---------- Data for analysis

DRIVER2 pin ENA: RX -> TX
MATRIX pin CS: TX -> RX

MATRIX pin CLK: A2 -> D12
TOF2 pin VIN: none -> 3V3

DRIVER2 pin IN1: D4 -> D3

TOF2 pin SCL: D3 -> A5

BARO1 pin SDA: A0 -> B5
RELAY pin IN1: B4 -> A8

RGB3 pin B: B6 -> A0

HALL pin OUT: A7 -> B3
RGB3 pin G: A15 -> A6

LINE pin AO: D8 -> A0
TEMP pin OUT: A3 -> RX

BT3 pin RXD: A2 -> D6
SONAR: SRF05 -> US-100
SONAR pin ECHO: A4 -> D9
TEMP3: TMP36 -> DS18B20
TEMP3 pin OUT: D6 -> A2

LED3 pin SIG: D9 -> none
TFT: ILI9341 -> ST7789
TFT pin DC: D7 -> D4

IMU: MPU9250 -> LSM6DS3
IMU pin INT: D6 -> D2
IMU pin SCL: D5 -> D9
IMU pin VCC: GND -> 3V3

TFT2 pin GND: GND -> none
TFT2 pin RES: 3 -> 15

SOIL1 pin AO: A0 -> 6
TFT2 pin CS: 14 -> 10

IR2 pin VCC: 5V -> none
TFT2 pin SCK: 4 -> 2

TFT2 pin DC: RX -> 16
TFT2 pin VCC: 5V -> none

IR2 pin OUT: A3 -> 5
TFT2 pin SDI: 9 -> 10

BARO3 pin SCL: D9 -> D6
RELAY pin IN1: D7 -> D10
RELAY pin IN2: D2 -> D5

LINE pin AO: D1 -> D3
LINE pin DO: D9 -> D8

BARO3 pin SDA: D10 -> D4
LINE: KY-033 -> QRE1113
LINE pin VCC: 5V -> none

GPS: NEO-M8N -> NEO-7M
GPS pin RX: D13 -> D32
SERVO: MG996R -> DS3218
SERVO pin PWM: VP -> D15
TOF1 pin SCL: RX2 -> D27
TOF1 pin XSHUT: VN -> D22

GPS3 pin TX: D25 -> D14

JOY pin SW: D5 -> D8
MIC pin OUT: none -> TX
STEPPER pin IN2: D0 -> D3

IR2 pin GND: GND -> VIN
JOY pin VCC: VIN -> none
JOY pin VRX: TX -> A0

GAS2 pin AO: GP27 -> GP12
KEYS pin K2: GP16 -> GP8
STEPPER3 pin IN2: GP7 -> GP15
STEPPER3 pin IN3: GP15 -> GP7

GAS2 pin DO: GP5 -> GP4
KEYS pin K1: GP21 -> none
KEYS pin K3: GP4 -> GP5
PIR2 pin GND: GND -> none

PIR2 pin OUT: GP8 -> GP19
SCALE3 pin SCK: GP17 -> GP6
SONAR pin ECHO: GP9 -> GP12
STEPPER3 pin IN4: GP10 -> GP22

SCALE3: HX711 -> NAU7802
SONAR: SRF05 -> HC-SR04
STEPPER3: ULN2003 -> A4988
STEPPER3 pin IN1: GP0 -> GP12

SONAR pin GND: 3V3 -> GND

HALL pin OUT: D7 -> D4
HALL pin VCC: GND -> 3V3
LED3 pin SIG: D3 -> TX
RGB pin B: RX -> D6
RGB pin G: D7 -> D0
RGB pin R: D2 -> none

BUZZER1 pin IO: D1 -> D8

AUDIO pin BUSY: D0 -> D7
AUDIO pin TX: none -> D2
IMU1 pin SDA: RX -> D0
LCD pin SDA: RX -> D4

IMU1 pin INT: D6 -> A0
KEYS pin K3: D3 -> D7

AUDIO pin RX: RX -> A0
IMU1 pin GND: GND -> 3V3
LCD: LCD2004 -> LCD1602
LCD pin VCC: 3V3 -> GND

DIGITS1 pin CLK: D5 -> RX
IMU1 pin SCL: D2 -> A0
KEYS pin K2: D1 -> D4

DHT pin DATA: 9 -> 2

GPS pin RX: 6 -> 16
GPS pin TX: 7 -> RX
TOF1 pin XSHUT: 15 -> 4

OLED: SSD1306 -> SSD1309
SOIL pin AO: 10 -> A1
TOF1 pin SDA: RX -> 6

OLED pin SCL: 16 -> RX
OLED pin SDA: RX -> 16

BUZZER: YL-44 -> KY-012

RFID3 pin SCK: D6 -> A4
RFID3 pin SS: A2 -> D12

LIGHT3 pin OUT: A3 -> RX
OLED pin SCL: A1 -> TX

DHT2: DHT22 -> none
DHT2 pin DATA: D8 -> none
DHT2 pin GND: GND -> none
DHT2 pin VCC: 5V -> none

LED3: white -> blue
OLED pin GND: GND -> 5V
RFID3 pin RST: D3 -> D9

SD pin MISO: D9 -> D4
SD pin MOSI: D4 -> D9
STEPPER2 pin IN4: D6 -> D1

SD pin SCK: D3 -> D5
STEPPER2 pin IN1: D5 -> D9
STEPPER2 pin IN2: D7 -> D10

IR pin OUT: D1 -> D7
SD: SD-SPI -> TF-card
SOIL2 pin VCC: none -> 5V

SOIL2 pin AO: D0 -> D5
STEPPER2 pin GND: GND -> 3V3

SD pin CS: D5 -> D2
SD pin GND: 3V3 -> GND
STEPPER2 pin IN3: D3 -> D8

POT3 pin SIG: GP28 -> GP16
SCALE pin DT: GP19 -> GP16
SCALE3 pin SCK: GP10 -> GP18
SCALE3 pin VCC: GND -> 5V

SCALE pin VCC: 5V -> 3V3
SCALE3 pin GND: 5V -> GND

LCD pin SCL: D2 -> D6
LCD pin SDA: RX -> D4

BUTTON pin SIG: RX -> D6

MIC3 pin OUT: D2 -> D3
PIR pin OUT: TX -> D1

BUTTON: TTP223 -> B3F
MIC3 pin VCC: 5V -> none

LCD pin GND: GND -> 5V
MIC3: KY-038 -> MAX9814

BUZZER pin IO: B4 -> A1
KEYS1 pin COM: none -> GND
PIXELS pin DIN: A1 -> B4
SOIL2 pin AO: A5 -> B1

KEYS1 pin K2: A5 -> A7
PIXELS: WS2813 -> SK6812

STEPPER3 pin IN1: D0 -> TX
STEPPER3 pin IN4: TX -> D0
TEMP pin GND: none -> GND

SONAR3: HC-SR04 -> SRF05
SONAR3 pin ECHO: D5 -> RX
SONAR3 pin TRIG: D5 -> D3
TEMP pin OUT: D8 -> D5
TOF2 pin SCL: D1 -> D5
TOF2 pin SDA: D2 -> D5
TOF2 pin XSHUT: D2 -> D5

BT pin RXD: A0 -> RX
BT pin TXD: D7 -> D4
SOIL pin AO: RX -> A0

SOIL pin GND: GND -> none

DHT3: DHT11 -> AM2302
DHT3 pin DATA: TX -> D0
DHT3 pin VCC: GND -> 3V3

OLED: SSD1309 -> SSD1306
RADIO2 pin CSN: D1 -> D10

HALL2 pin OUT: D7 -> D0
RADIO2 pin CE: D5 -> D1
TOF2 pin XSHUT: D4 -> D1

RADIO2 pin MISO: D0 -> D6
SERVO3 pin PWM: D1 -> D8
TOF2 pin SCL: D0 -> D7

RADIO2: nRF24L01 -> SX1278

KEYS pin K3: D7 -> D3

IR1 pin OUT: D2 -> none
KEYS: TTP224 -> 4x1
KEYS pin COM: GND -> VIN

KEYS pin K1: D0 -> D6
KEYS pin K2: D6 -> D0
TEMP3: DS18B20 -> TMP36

--------------------

Assignment
Copy out the material above in full.

Task answer
DRIVER2 pin ENA: RX -> TX
MATRIX pin CS: TX -> RX

MATRIX pin CLK: A2 -> D12
TOF2 pin VIN: none -> 3V3

DRIVER2 pin IN1: D4 -> D3

TOF2 pin SCL: D3 -> A5

BARO1 pin SDA: A0 -> B5
RELAY pin IN1: B4 -> A8

RGB3 pin B: B6 -> A0

HALL pin OUT: A7 -> B3
RGB3 pin G: A15 -> A6

LINE pin AO: D8 -> A0
TEMP pin OUT: A3 -> RX

BT3 pin RXD: A2 -> D6
SONAR: SRF05 -> US-100
SONAR pin ECHO: A4 -> D9
TEMP3: TMP36 -> DS18B20
TEMP3 pin OUT: D6 -> A2

LED3 pin SIG: D9 -> none
TFT: ILI9341 -> ST7789
TFT pin DC: D7 -> D4

IMU: MPU9250 -> LSM6DS3
IMU pin INT: D6 -> D2
IMU pin SCL: D5 -> D9
IMU pin VCC: GND -> 3V3

TFT2 pin GND: GND -> none
TFT2 pin RES: 3 -> 15

SOIL1 pin AO: A0 -> 6
TFT2 pin CS: 14 -> 10

IR2 pin VCC: 5V -> none
TFT2 pin SCK: 4 -> 2

TFT2 pin DC: RX -> 16
TFT2 pin VCC: 5V -> none

IR2 pin OUT: A3 -> 5
TFT2 pin SDI: 9 -> 10

BARO3 pin SCL: D9 -> D6
RELAY pin IN1: D7 -> D10
RELAY pin IN2: D2 -> D5

LINE pin AO: D1 -> D3
LINE pin DO: D9 -> D8

BARO3 pin SDA: D10 -> D4
LINE: KY-033 -> QRE1113
LINE pin VCC: 5V -> none

GPS: NEO-M8N -> NEO-7M
GPS pin RX: D13 -> D32
SERVO: MG996R -> DS3218
SERVO pin PWM: VP -> D15
TOF1 pin SCL: RX2 -> D27
TOF1 pin XSHUT: VN -> D22

GPS3 pin TX: D25 -> D14

JOY pin SW: D5 -> D8
MIC pin OUT: none -> TX
STEPPER pin IN2: D0 -> D3

IR2 pin GND: GND -> VIN
JOY pin VCC: VIN -> none
JOY pin VRX: TX -> A0

GAS2 pin AO: GP27 -> GP12
KEYS pin K2: GP16 -> GP8
STEPPER3 pin IN2: GP7 -> GP15
STEPPER3 pin IN3: GP15 -> GP7

GAS2 pin DO: GP5 -> GP4
KEYS pin K1: GP21 -> none
KEYS pin K3: GP4 -> GP5
PIR2 pin GND: GND -> none

PIR2 pin OUT: GP8 -> GP19
SCALE3 pin SCK: GP17 -> GP6
SONAR pin ECHO: GP9 -> GP12
STEPPER3 pin IN4: GP10 -> GP22

SCALE3: HX711 -> NAU7802
SONAR: SRF05 -> HC-SR04
STEPPER3: ULN2003 -> A4988
STEPPER3 pin IN1: GP0 -> GP12

SONAR pin GND: 3V3 -> GND

HALL pin OUT: D7 -> D4
HALL pin VCC: GND -> 3V3
LED3 pin SIG: D3 -> TX
RGB pin B: RX -> D6
RGB pin G: D7 -> D0
RGB pin R: D2 -> none

BUZZER1 pin IO: D1 -> D8

AUDIO pin BUSY: D0 -> D7
AUDIO pin TX: none -> D2
IMU1 pin SDA: RX -> D0
LCD pin SDA: RX -> D4

IMU1 pin INT: D6 -> A0
KEYS pin K3: D3 -> D7

AUDIO pin RX: RX -> A0
IMU1 pin GND: GND -> 3V3
LCD: LCD2004 -> LCD1602
LCD pin VCC: 3V3 -> GND

DIGITS1 pin CLK: D5 -> RX
IMU1 pin SCL: D2 -> A0
KEYS pin K2: D1 -> D4

DHT pin DATA: 9 -> 2

GPS pin RX: 6 -> 16
GPS pin TX: 7 -> RX
TOF1 pin XSHUT: 15 -> 4

OLED: SSD1306 -> SSD1309
SOIL pin AO: 10 -> A1
TOF1 pin SDA: RX -> 6

OLED pin SCL: 16 -> RX
OLED pin SDA: RX -> 16

BUZZER: YL-44 -> KY-012

RFID3 pin SCK: D6 -> A4
RFID3 pin SS: A2 -> D12

LIGHT3 pin OUT: A3 -> RX
OLED pin SCL: A1 -> TX

DHT2: DHT22 -> none
DHT2 pin DATA: D8 -> none
DHT2 pin GND: GND -> none
DHT2 pin VCC: 5V -> none

LED3: white -> blue
OLED pin GND: GND -> 5V
RFID3 pin RST: D3 -> D9

SD pin MISO: D9 -> D4
SD pin MOSI: D4 -> D9
STEPPER2 pin IN4: D6 -> D1

SD pin SCK: D3 -> D5
STEPPER2 pin IN1: D5 -> D9
STEPPER2 pin IN2: D7 -> D10

IR pin OUT: D1 -> D7
SD: SD-SPI -> TF-card
SOIL2 pin VCC: none -> 5V

SOIL2 pin AO: D0 -> D5
STEPPER2 pin GND: GND -> 3V3

SD pin CS: D5 -> D2
SD pin GND: 3V3 -> GND
STEPPER2 pin IN3: D3 -> D8

POT3 pin SIG: GP28 -> GP16
SCALE pin DT: GP19 -> GP16
SCALE3 pin SCK: GP10 -> GP18
SCALE3 pin VCC: GND -> 5V

SCALE pin VCC: 5V -> 3V3
SCALE3 pin GND: 5V -> GND

LCD pin SCL: D2 -> D6
LCD pin SDA: RX -> D4

BUTTON pin SIG: RX -> D6

MIC3 pin OUT: D2 -> D3
PIR pin OUT: TX -> D1

BUTTON: TTP223 -> B3F
MIC3 pin VCC: 5V -> none

LCD pin GND: GND -> 5V
MIC3: KY-038 -> MAX9814

BUZZER pin IO: B4 -> A1
KEYS1 pin COM: none -> GND
PIXELS pin DIN: A1 -> B4
SOIL2 pin AO: A5 -> B1

KEYS1 pin K2: A5 -> A7
PIXELS: WS2813 -> SK6812

STEPPER3 pin IN1: D0 -> TX
STEPPER3 pin IN4: TX -> D0
TEMP pin GND: none -> GND

SONAR3: HC-SR04 -> SRF05
SONAR3 pin ECHO: D5 -> RX
SONAR3 pin TRIG: D5 -> D3
TEMP pin OUT: D8 -> D5
TOF2 pin SCL: D1 -> D5
TOF2 pin SDA: D2 -> D5
TOF2 pin XSHUT: D2 -> D5

BT pin RXD: A0 -> RX
BT pin TXD: D7 -> D4
SOIL pin AO: RX -> A0

SOIL pin GND: GND -> none

DHT3: DHT11 -> AM2302
DHT3 pin DATA: TX -> D0
DHT3 pin VCC: GND -> 3V3

OLED: SSD1309 -> SSD1306
RADIO2 pin CSN: D1 -> D10

HALL2 pin OUT: D7 -> D0
RADIO2 pin CE: D5 -> D1
TOF2 pin XSHUT: D4 -> D1

RADIO2 pin MISO: D0 -> D6
SERVO3 pin PWM: D1 -> D8
TOF2 pin SCL: D0 -> D7

RADIO2: nRF24L01 -> SX1278

KEYS pin K3: D7 -> D3

IR1 pin OUT: D2 -> none
KEYS: TTP224 -> 4x1
KEYS pin COM: GND -> VIN

KEYS pin K1: D0 -> D6
KEYS pin K2: D6 -> D0
TEMP3: DS18B20 -> TMP36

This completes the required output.